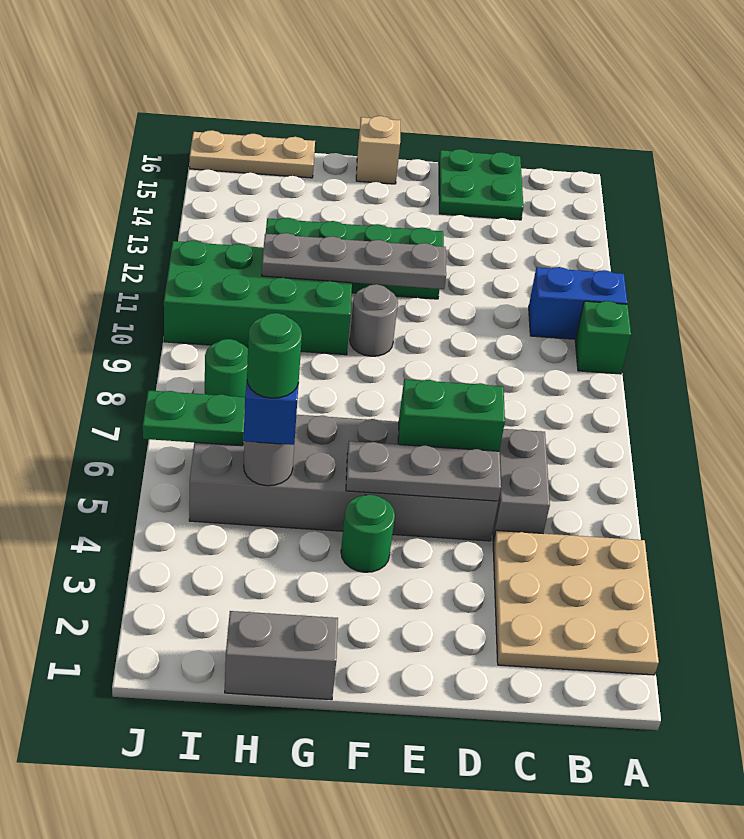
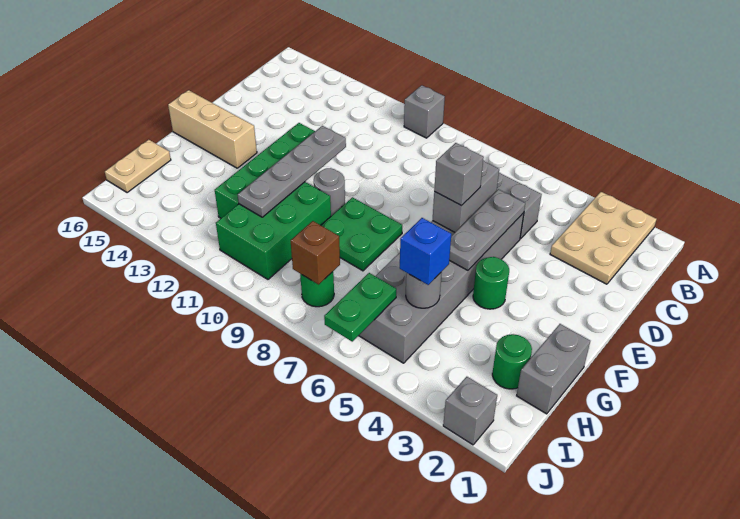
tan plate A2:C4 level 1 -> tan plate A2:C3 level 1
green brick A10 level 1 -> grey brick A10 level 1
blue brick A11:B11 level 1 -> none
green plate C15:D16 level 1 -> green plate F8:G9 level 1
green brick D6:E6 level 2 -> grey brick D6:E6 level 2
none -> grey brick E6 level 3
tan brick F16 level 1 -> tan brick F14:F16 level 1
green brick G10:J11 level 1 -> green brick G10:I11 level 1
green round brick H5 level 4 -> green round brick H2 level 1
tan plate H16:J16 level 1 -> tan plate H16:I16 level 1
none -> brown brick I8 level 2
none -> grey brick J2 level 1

********

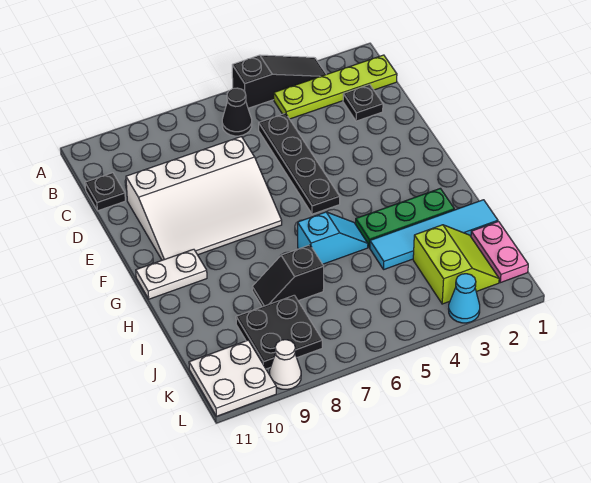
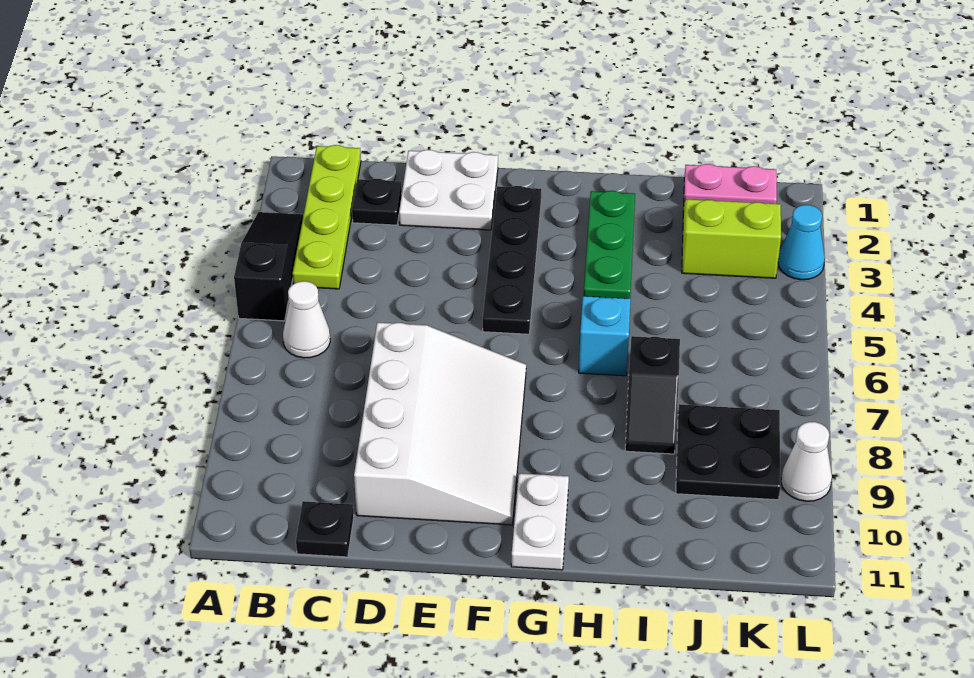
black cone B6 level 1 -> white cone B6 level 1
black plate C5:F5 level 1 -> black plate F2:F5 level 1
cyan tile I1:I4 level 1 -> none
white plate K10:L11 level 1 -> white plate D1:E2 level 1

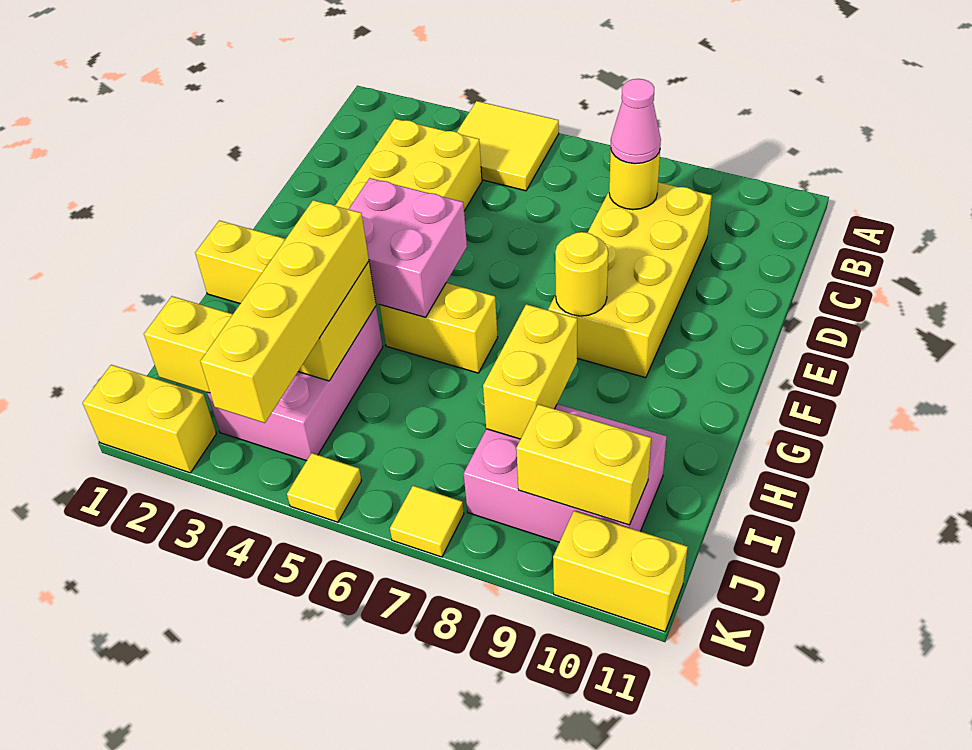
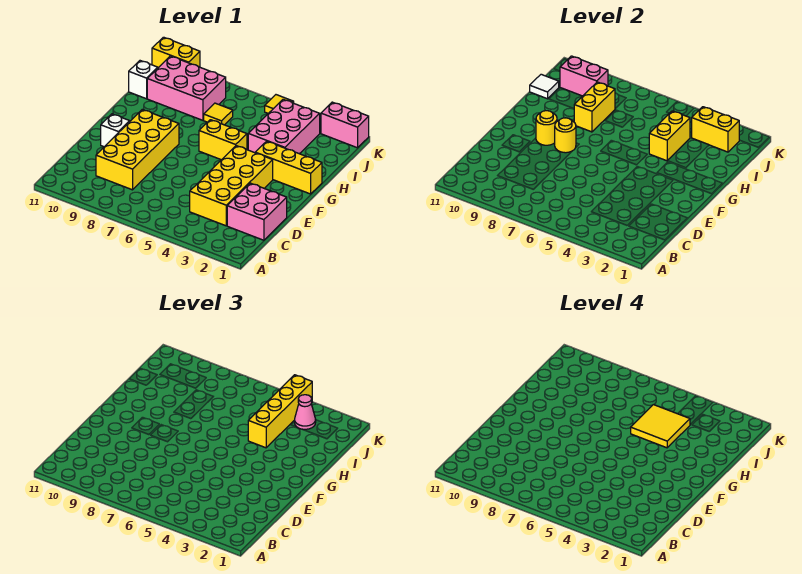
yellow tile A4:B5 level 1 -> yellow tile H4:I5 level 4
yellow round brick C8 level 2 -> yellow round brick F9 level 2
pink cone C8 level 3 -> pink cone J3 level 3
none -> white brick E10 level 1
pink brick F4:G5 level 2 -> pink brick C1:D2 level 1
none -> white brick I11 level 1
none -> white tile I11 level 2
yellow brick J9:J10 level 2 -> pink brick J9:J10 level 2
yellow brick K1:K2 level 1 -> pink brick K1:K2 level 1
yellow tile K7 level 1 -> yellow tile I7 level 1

********

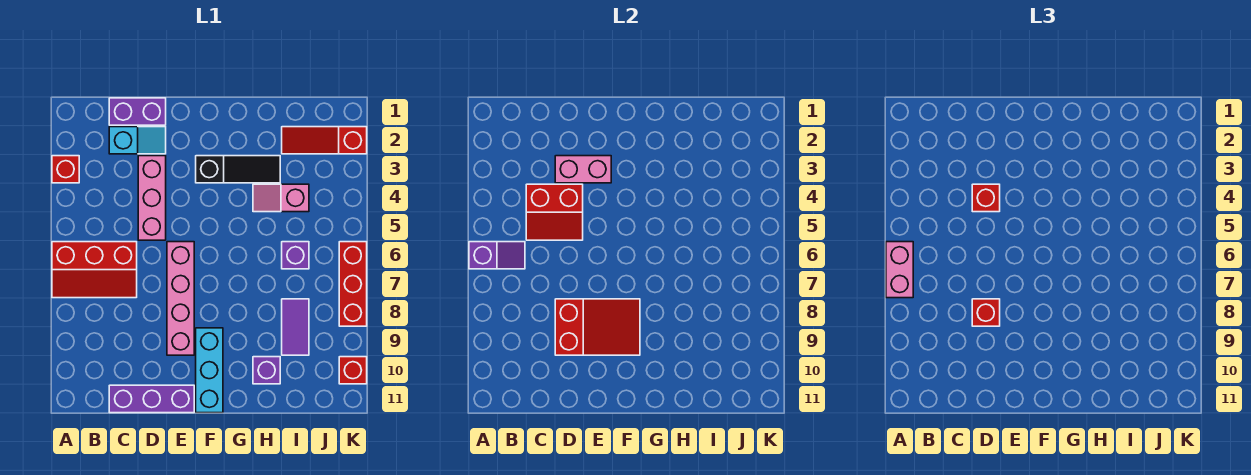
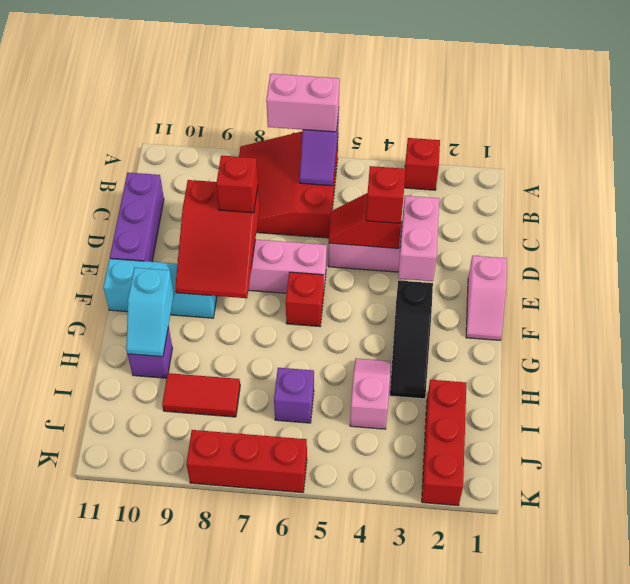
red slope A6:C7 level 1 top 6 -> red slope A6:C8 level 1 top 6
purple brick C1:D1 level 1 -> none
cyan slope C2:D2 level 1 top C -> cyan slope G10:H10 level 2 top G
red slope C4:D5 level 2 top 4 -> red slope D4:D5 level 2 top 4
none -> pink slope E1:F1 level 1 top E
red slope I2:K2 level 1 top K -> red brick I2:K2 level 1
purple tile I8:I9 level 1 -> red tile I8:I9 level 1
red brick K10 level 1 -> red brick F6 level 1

********

Skipping the pictures, print the lines in the listing above exactly as written, starting at the line with "white plate K10:L11" and ending at the line with "yellow tile K7", both included.

white plate K10:L11 level 1 -> white plate D1:E2 level 1

yellow tile A4:B5 level 1 -> yellow tile H4:I5 level 4
yellow round brick C8 level 2 -> yellow round brick F9 level 2
pink cone C8 level 3 -> pink cone J3 level 3
none -> white brick E10 level 1
pink brick F4:G5 level 2 -> pink brick C1:D2 level 1
none -> white brick I11 level 1
none -> white tile I11 level 2
yellow brick J9:J10 level 2 -> pink brick J9:J10 level 2
yellow brick K1:K2 level 1 -> pink brick K1:K2 level 1
yellow tile K7 level 1 -> yellow tile I7 level 1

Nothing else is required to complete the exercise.